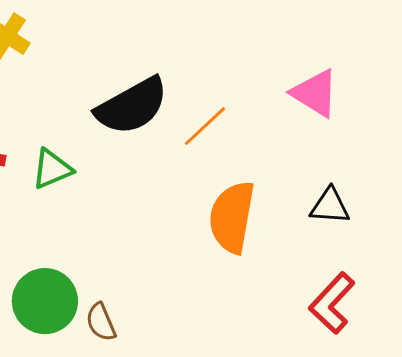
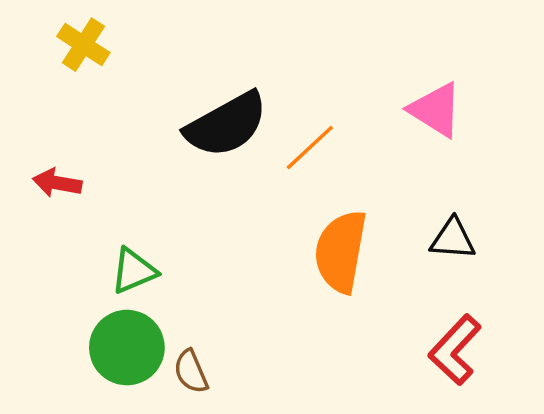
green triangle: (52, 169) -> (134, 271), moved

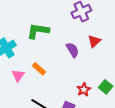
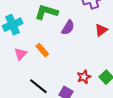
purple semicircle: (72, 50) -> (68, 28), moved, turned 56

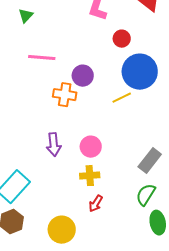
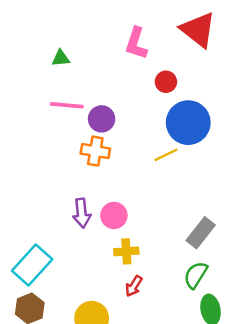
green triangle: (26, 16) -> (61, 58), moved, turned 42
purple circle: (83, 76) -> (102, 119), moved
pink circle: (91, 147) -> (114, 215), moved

==

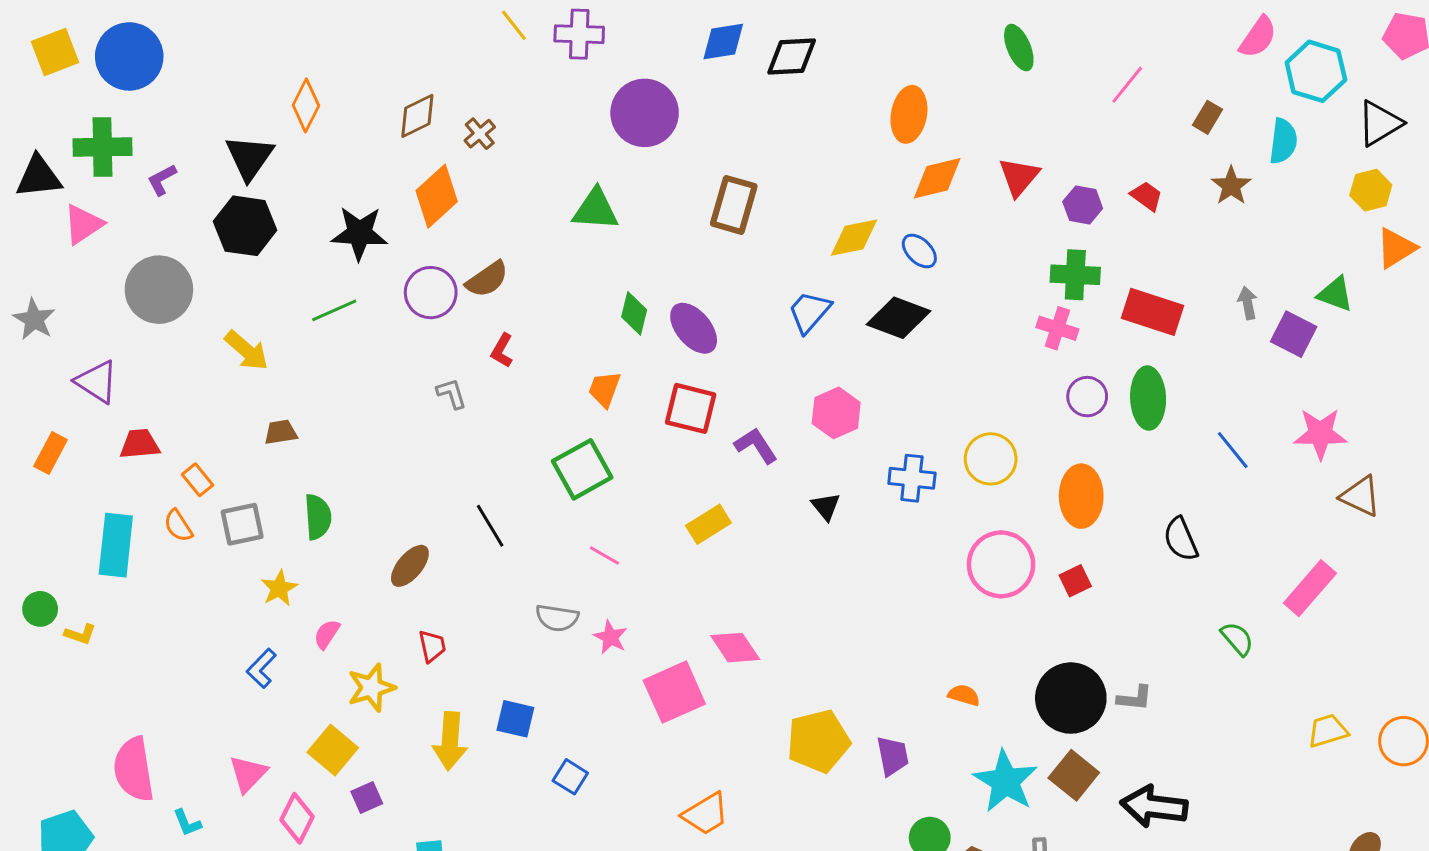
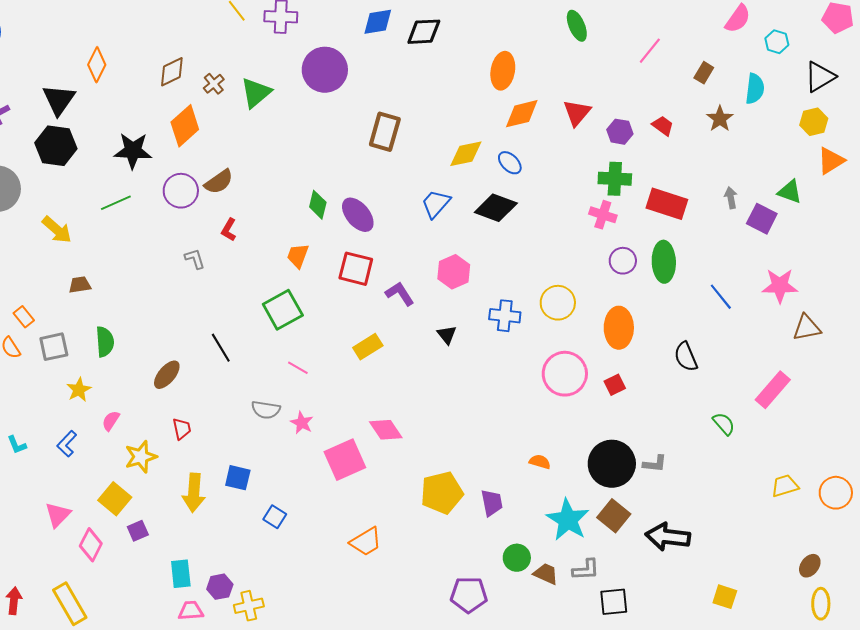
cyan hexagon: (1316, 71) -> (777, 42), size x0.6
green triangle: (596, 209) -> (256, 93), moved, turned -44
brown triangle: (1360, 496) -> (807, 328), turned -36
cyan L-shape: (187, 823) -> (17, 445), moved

### Problem to solve
Taking the records above, retype every line from the one with "brown triangle: (1360, 496)" down to the one with "cyan L-shape: (187, 823) -> (17, 445), moved", exactly and with nothing else.

### Reply
brown triangle: (1360, 496) -> (807, 328), turned -36
cyan L-shape: (187, 823) -> (17, 445), moved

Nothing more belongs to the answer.